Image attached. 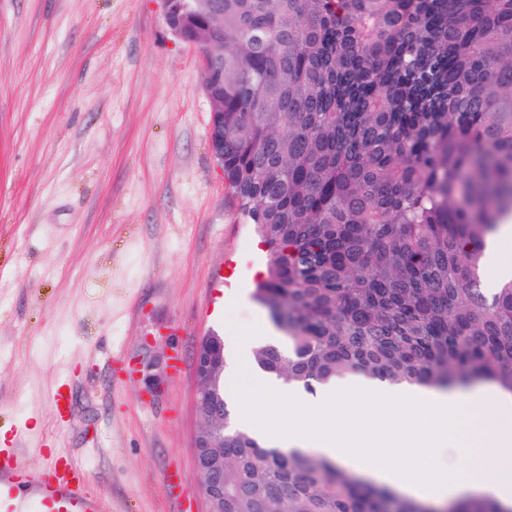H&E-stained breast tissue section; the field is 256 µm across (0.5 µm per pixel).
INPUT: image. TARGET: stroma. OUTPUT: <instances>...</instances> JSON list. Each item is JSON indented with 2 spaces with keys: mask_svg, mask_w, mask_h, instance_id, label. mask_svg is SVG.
I'll return each instance as SVG.
<instances>
[{
  "mask_svg": "<svg viewBox=\"0 0 512 512\" xmlns=\"http://www.w3.org/2000/svg\"><path fill=\"white\" fill-rule=\"evenodd\" d=\"M199 72L159 0H0V441L70 449L100 512H206L193 353L268 318Z\"/></svg>",
  "mask_w": 512,
  "mask_h": 512,
  "instance_id": "35a3bbf8",
  "label": "stroma"
}]
</instances>
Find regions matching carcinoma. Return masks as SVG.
Segmentation results:
<instances>
[{
    "label": "carcinoma",
    "mask_w": 512,
    "mask_h": 512,
    "mask_svg": "<svg viewBox=\"0 0 512 512\" xmlns=\"http://www.w3.org/2000/svg\"><path fill=\"white\" fill-rule=\"evenodd\" d=\"M208 75L224 187L266 247L253 299L285 334L255 363L306 389L361 373L512 393V280L480 243L512 213V0H174ZM204 427L224 512H434L235 428ZM451 512H512L491 498Z\"/></svg>",
    "instance_id": "cac0c4a2"
}]
</instances>
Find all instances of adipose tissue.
I'll return each mask as SVG.
<instances>
[{
	"label": "adipose tissue",
	"mask_w": 512,
	"mask_h": 512,
	"mask_svg": "<svg viewBox=\"0 0 512 512\" xmlns=\"http://www.w3.org/2000/svg\"><path fill=\"white\" fill-rule=\"evenodd\" d=\"M258 335L230 351L238 425L264 442L305 448L404 496L442 505L467 495L512 507V394L488 383L469 394L352 374L314 391L284 384L251 362ZM287 404V416L275 408ZM474 405L465 416L466 405Z\"/></svg>",
	"instance_id": "adipose-tissue-1"
}]
</instances>
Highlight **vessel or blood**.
I'll use <instances>...</instances> for the list:
<instances>
[{
    "instance_id": "1",
    "label": "vessel or blood",
    "mask_w": 512,
    "mask_h": 512,
    "mask_svg": "<svg viewBox=\"0 0 512 512\" xmlns=\"http://www.w3.org/2000/svg\"><path fill=\"white\" fill-rule=\"evenodd\" d=\"M0 512H100V505L69 452L35 466L22 462L17 449L0 448Z\"/></svg>"
}]
</instances>
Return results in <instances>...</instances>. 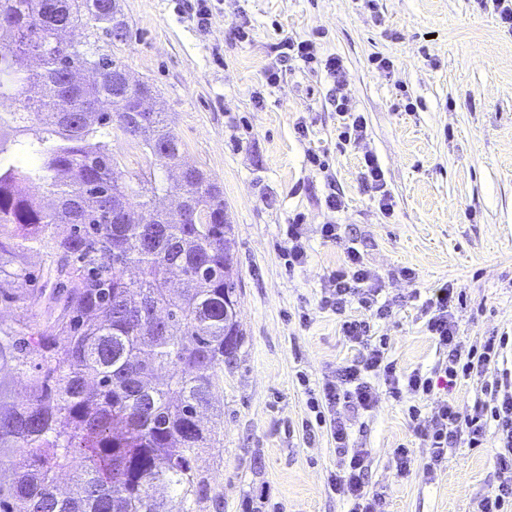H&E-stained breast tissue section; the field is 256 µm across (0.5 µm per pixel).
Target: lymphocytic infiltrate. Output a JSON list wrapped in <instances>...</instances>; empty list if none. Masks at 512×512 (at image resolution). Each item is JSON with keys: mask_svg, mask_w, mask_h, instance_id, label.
Instances as JSON below:
<instances>
[{"mask_svg": "<svg viewBox=\"0 0 512 512\" xmlns=\"http://www.w3.org/2000/svg\"><path fill=\"white\" fill-rule=\"evenodd\" d=\"M282 47L283 60L293 59L306 66L322 63L337 92L336 109L344 119L340 139L355 143L363 140L366 121L361 113L353 111L344 93L348 78L342 61L334 56L319 59L315 44L308 39L288 38ZM461 297L453 284L446 283L423 302L426 329L443 360L431 373L415 370L402 377L389 360L385 345L372 342L373 321L390 316L394 306L393 300L384 297L378 274L352 246L347 249L346 262L329 274L320 304L339 317L344 338L367 348L368 353L341 366L335 380L310 393L307 405L318 424L328 425L336 444L337 467L330 473L328 483L332 491L350 503L349 512H386L384 493L367 488L369 449L350 443L352 418L372 411L382 397L398 400L406 393L417 397L437 390L449 392L460 380L475 377L483 381L484 398L475 403L473 413L461 414L452 402L443 399L428 425L420 429L429 448L428 467H442L449 449L457 445L481 447L487 421H495L499 485L480 500L478 512H512V381L505 377L490 382L485 379L512 342L504 336H491L482 344L466 345L453 313L454 304Z\"/></svg>", "mask_w": 512, "mask_h": 512, "instance_id": "lymphocytic-infiltrate-1", "label": "lymphocytic infiltrate"}]
</instances>
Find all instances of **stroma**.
Returning <instances> with one entry per match:
<instances>
[{"label":"stroma","instance_id":"stroma-1","mask_svg":"<svg viewBox=\"0 0 512 512\" xmlns=\"http://www.w3.org/2000/svg\"><path fill=\"white\" fill-rule=\"evenodd\" d=\"M189 0H117L130 28L119 45L131 77L153 84L189 162L223 186L242 281L244 332L221 384L223 437L200 465L224 495L223 512H347L328 484L336 468L328 427L305 435L306 388L320 389L357 356L319 301L325 278L355 245L396 299L375 321L398 372L432 371L441 356L420 296L451 282L463 292L460 334L472 344L512 336V32L492 0H211L209 28ZM311 39L348 72L353 111L367 120L365 148L341 142L336 93L325 73L293 64L265 82L282 39ZM386 59L381 70L376 60ZM309 128L306 139L294 131ZM372 151L392 195L384 218L362 178ZM323 155L318 169L309 153ZM336 193L343 211L325 206ZM301 217L307 260L288 268L289 221ZM340 225L324 240L320 227ZM415 277H401V268ZM308 386H300L298 375ZM421 409L411 420L410 405ZM436 397L382 399L354 418L351 441L370 449V489L388 512H474L498 483L497 442L449 449L427 472L418 434ZM411 451L397 477L395 448Z\"/></svg>","mask_w":512,"mask_h":512}]
</instances>
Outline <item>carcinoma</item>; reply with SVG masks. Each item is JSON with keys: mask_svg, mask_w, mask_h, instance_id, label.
<instances>
[{"mask_svg": "<svg viewBox=\"0 0 512 512\" xmlns=\"http://www.w3.org/2000/svg\"><path fill=\"white\" fill-rule=\"evenodd\" d=\"M117 26L116 0H0V99L18 104L0 112V305L25 311L0 321V365L24 384L0 406V512L223 509L197 461L220 442L204 414L243 339L224 316V292L240 288L234 226L203 169L173 184L131 178L112 156L124 64L99 41ZM76 29L84 40L68 38ZM29 54L40 69L22 73ZM146 92L128 102L147 119L138 146L179 166L172 120L148 111ZM160 193L207 220L139 223ZM34 247L39 275L25 261ZM40 277L50 290L35 289Z\"/></svg>", "mask_w": 512, "mask_h": 512, "instance_id": "1", "label": "carcinoma"}]
</instances>
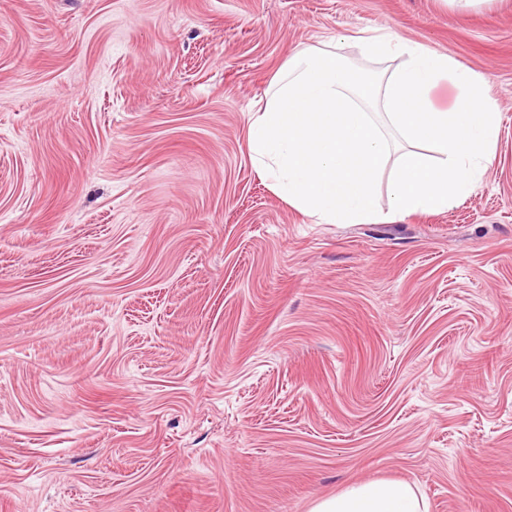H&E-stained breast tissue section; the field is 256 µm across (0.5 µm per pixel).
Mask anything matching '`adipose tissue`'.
I'll return each mask as SVG.
<instances>
[{
  "mask_svg": "<svg viewBox=\"0 0 512 512\" xmlns=\"http://www.w3.org/2000/svg\"><path fill=\"white\" fill-rule=\"evenodd\" d=\"M312 512H428L425 496L404 481L352 485L316 503Z\"/></svg>",
  "mask_w": 512,
  "mask_h": 512,
  "instance_id": "ef3b65f1",
  "label": "adipose tissue"
}]
</instances>
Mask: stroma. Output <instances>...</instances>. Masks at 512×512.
Here are the masks:
<instances>
[{
    "label": "stroma",
    "mask_w": 512,
    "mask_h": 512,
    "mask_svg": "<svg viewBox=\"0 0 512 512\" xmlns=\"http://www.w3.org/2000/svg\"><path fill=\"white\" fill-rule=\"evenodd\" d=\"M485 74L447 211L321 224L257 175L292 52ZM512 512V0H0V512ZM311 512H428L425 496L404 481L354 484L316 503Z\"/></svg>",
    "instance_id": "obj_1"
}]
</instances>
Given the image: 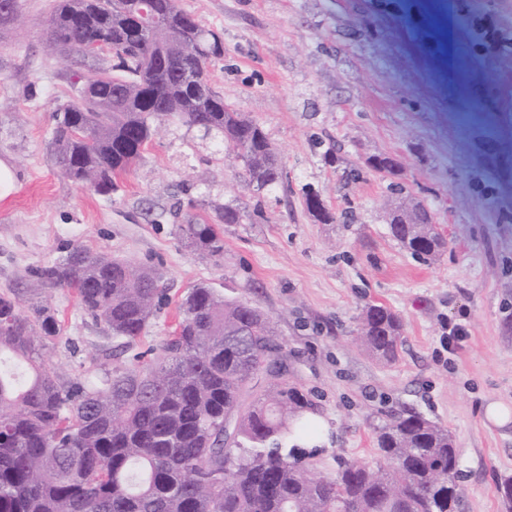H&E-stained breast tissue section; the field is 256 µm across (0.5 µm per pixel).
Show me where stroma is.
I'll return each instance as SVG.
<instances>
[{"mask_svg":"<svg viewBox=\"0 0 512 512\" xmlns=\"http://www.w3.org/2000/svg\"><path fill=\"white\" fill-rule=\"evenodd\" d=\"M23 2L0 31V159L17 175L0 203V292L49 304L60 334L44 356L76 376L107 345L71 290L37 279L71 246L161 273L168 302L142 351L168 334L187 289L207 284L273 323L319 409V472L372 459L377 426L410 409L453 436L458 512H512L498 492L512 479V422L484 416L490 400L512 405V58L470 59L452 0H179L221 35L209 83L262 127L283 180L255 190L232 149L168 122L106 196L53 164V114L89 73L45 47L54 0ZM377 155L398 158V174L365 169ZM353 167L361 178L343 179ZM308 189L335 222L307 212ZM416 204L448 239L426 263L388 233L392 210ZM227 206L242 219L219 225L222 255L179 234ZM369 303L403 322L395 363L355 340ZM456 325L465 338L452 344Z\"/></svg>","mask_w":512,"mask_h":512,"instance_id":"stroma-1","label":"stroma"}]
</instances>
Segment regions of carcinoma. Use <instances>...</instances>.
Instances as JSON below:
<instances>
[{
  "label": "carcinoma",
  "instance_id": "1",
  "mask_svg": "<svg viewBox=\"0 0 512 512\" xmlns=\"http://www.w3.org/2000/svg\"><path fill=\"white\" fill-rule=\"evenodd\" d=\"M162 20L143 30L132 6L117 0H56L47 41L64 61L92 76L90 95L55 114L51 152L69 180L109 195L142 158L154 122L197 127L240 154L257 189L279 183L283 168L263 129L224 104L219 92L196 96L186 75L207 80L219 34L178 0H148ZM495 0H457L470 54L512 56V27L493 14ZM109 41L114 63L87 60L82 48ZM366 168L396 174L392 156ZM312 216L333 221L318 195ZM410 223L394 213L391 237L421 261L448 249L430 211ZM214 256L224 244L213 225H178ZM47 288H69L103 326L106 363L91 354L73 379L42 354L60 334L47 306L23 311L15 291L0 292V512H453L458 454L448 429L405 410L377 428L375 462L338 461L317 473V450L291 442L311 427L316 404L288 376L273 324L256 306L197 284L178 305V321L151 358L123 356L166 302L161 276L105 252L71 247L41 268ZM403 325L383 305L360 316L362 344L380 362L397 360ZM259 377L268 386L258 391ZM229 433H224V425Z\"/></svg>",
  "mask_w": 512,
  "mask_h": 512
}]
</instances>
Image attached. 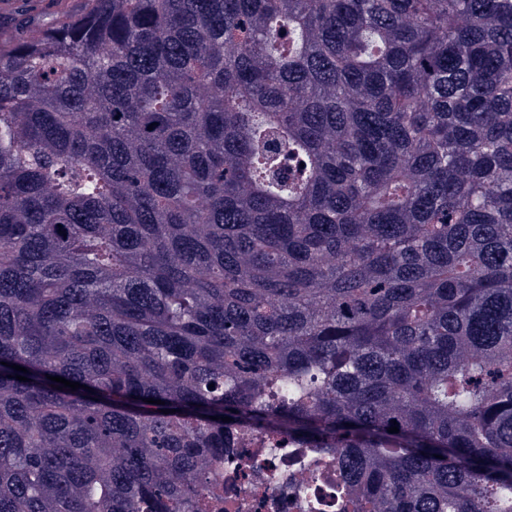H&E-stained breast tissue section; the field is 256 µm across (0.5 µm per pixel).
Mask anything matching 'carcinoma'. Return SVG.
<instances>
[{"label": "carcinoma", "mask_w": 512, "mask_h": 512, "mask_svg": "<svg viewBox=\"0 0 512 512\" xmlns=\"http://www.w3.org/2000/svg\"><path fill=\"white\" fill-rule=\"evenodd\" d=\"M242 427L352 512H512V0L0 40V512H197Z\"/></svg>", "instance_id": "cac0c4a2"}]
</instances>
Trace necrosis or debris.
Here are the masks:
<instances>
[{
  "label": "necrosis or debris",
  "mask_w": 512,
  "mask_h": 512,
  "mask_svg": "<svg viewBox=\"0 0 512 512\" xmlns=\"http://www.w3.org/2000/svg\"><path fill=\"white\" fill-rule=\"evenodd\" d=\"M211 474L223 512H342L335 468L283 435L239 429Z\"/></svg>",
  "instance_id": "1"
}]
</instances>
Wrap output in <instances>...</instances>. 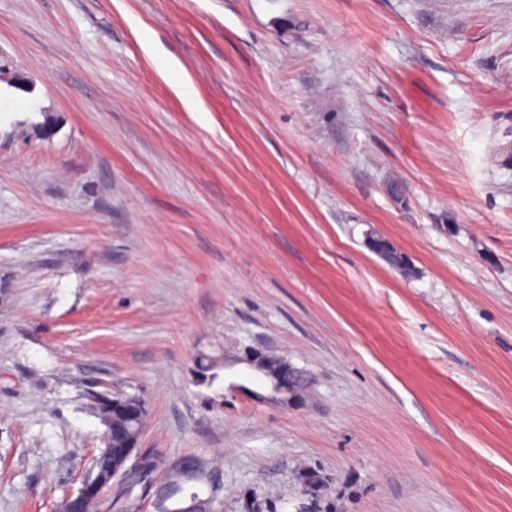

- _GOAL OF THE EXERCISE_:
Leave out every picture and write out exactly the lines running from the line containing "Trace necrosis or debris." to the end of the listing above.

- _WRITTEN ANSWER_:
Trace necrosis or debris.
Here are the masks:
<instances>
[{
  "label": "necrosis or debris",
  "mask_w": 512,
  "mask_h": 512,
  "mask_svg": "<svg viewBox=\"0 0 512 512\" xmlns=\"http://www.w3.org/2000/svg\"><path fill=\"white\" fill-rule=\"evenodd\" d=\"M211 474L223 512H342L335 468L283 435L239 429Z\"/></svg>",
  "instance_id": "1"
}]
</instances>
Wrap output in <instances>...</instances>. 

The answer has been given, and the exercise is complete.